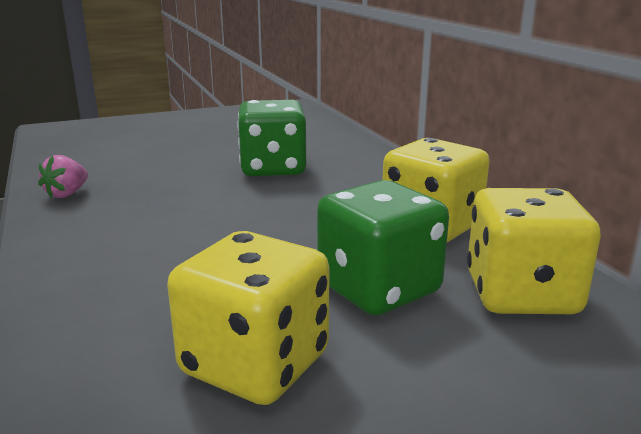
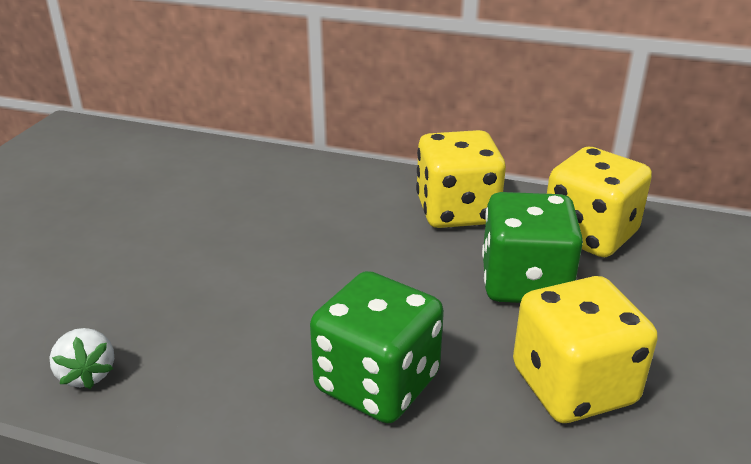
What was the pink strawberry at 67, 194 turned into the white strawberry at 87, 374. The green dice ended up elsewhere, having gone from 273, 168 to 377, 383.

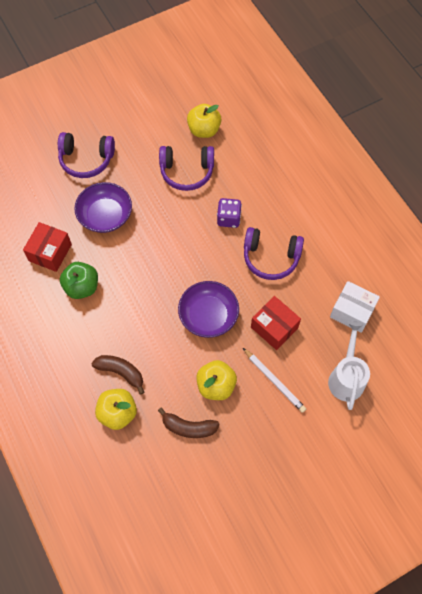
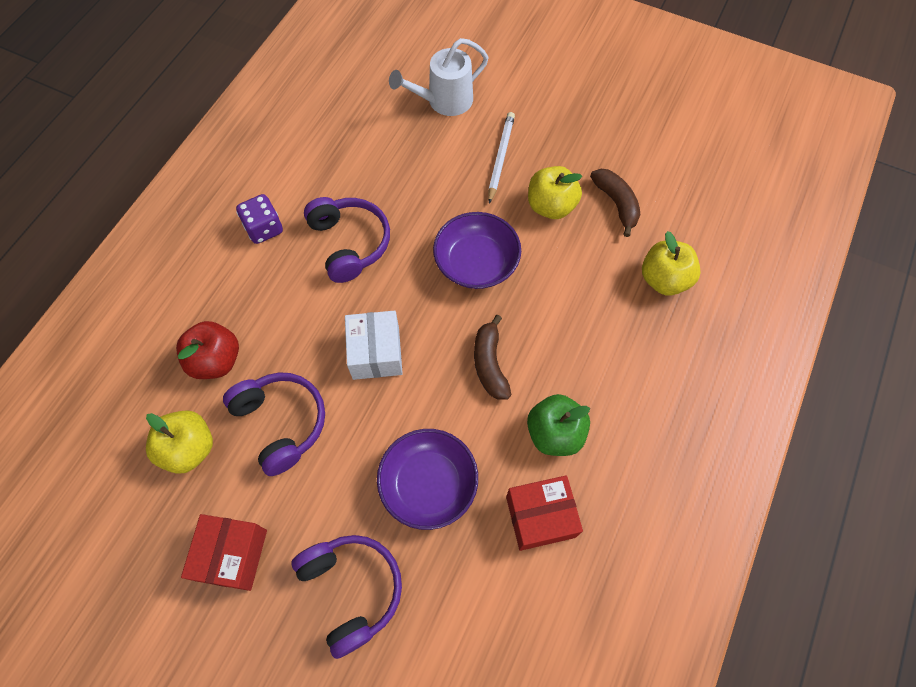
The second view gained the red apple at 216, 360. The red box ended up elsewhere, having gone from 274, 327 to 232, 555. The purple dice ended up elsewhere, having gone from 228, 218 to 264, 229. The white box ended up elsewhere, having gone from 352, 312 to 376, 353. The brown banana ended up elsewhere, having gone from 121, 372 to 490, 364.

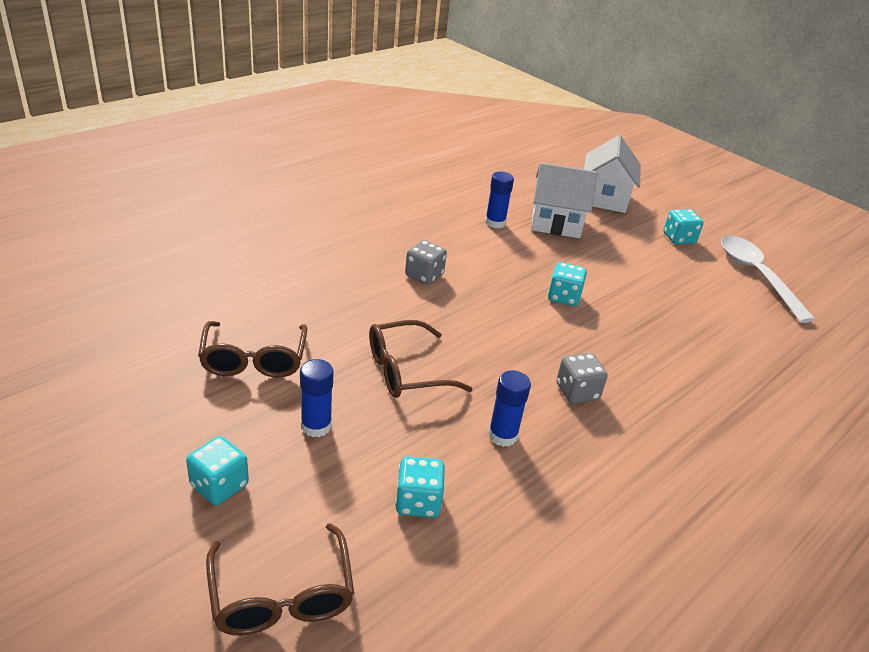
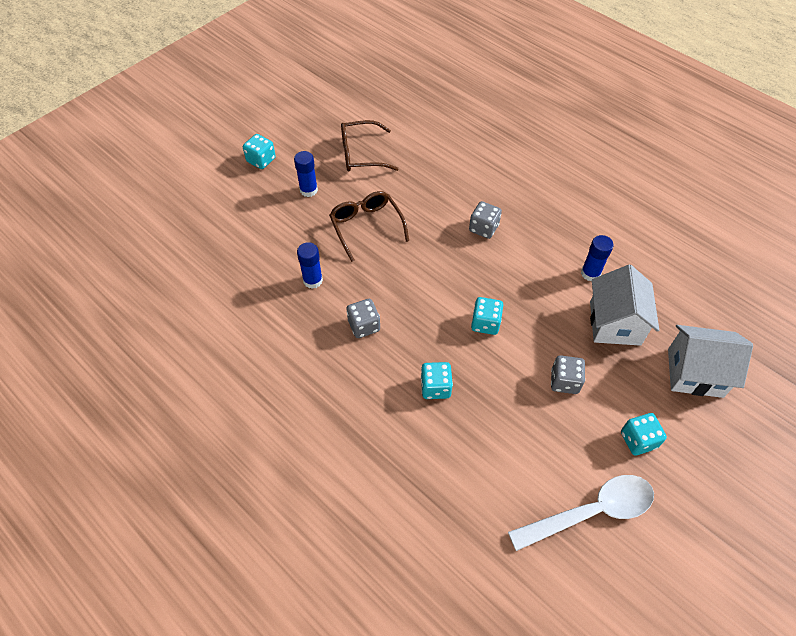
The turquoise dice ended up elsewhere, having gone from 418, 501 to 435, 387. The second view gained the grey dice at 564, 381. The second view lost the brown glasses at 282, 596.

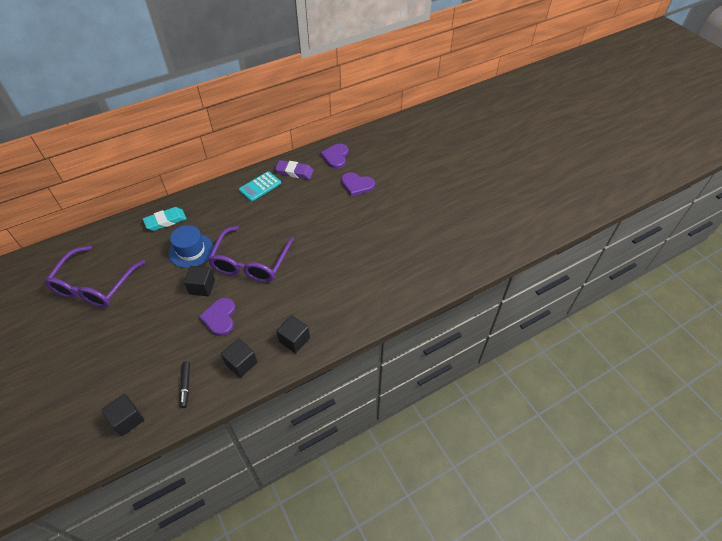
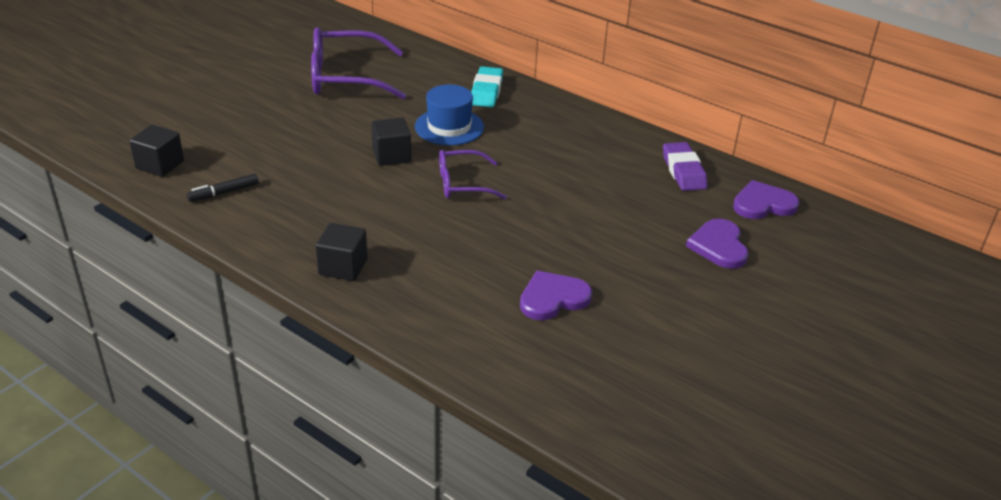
The size of the purple glasses at 251, 263 changed by a factor of 0.58. The turquoise eraser at 165, 221 ended up facing another way, 60 degrees clockwise from before. The purple heart ended up elsewhere, having gone from 220, 317 to 553, 298. The second view lost the black cube at 241, 363. The second view lost the turquoise calculator at 260, 186.

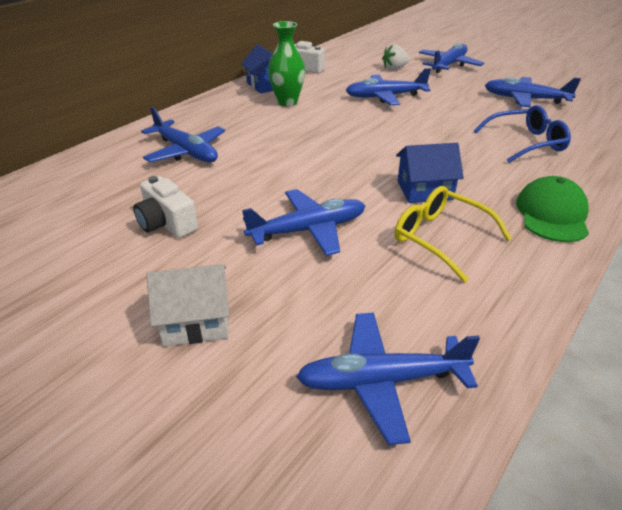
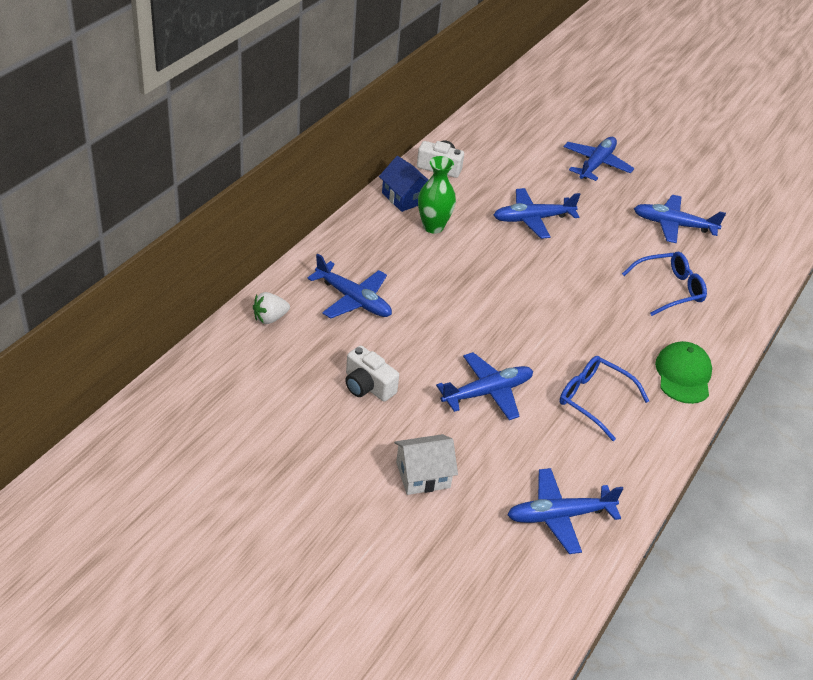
The white strawberry ended up elsewhere, having gone from 394, 68 to 270, 318. What was the yellow glasses at 440, 238 turned into the blue glasses at 594, 400. The second view lost the blue house at 425, 190.

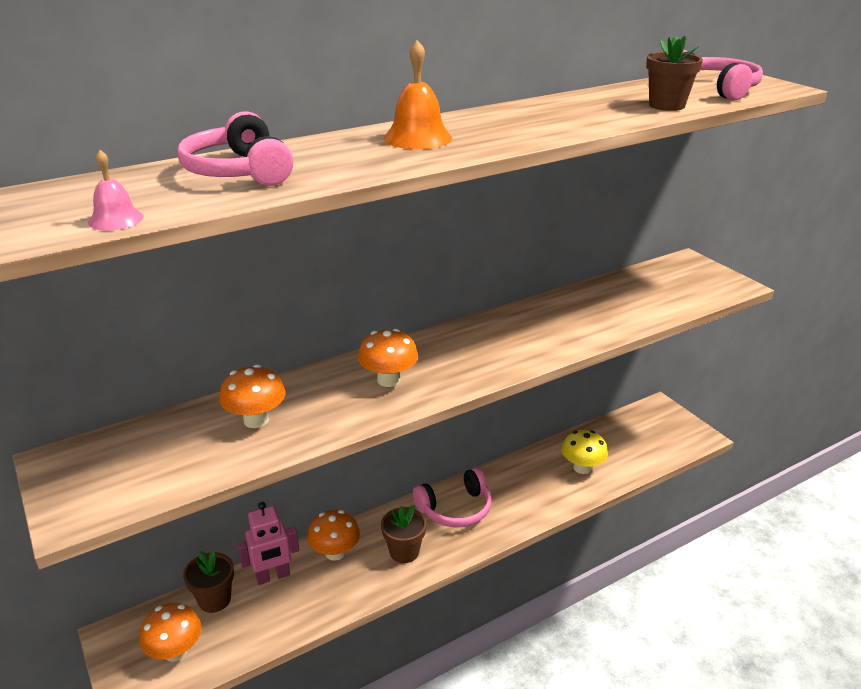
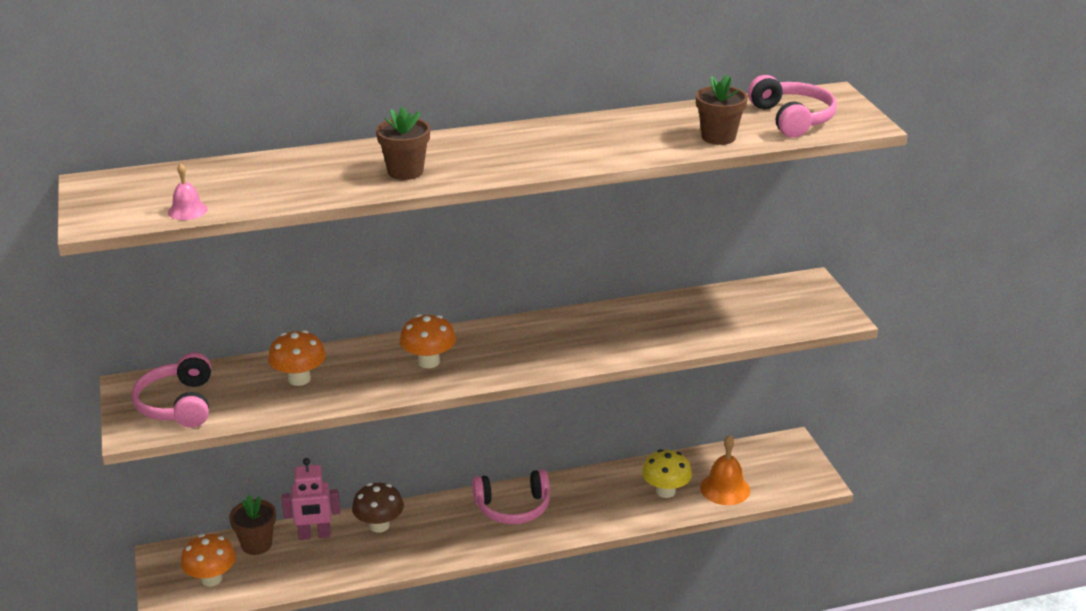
The pink headphones ended up elsewhere, having gone from 239, 171 to 178, 404. What was the orange mushroom at 335, 552 turned into the brown mushroom at 379, 525. The brown flower pot ended up elsewhere, having gone from 404, 551 to 405, 171. The orange bell ended up elsewhere, having gone from 418, 138 to 725, 488.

* * * * * * *

**Your objective**
Set down only the lines from the one with "The white strawberry ended" through the end of the entries, exactly as they appear, leaving out each picture.

**Solution to the problem**
The white strawberry ended up elsewhere, having gone from 394, 68 to 270, 318. What was the yellow glasses at 440, 238 turned into the blue glasses at 594, 400. The second view lost the blue house at 425, 190.

The pink headphones ended up elsewhere, having gone from 239, 171 to 178, 404. What was the orange mushroom at 335, 552 turned into the brown mushroom at 379, 525. The brown flower pot ended up elsewhere, having gone from 404, 551 to 405, 171. The orange bell ended up elsewhere, having gone from 418, 138 to 725, 488.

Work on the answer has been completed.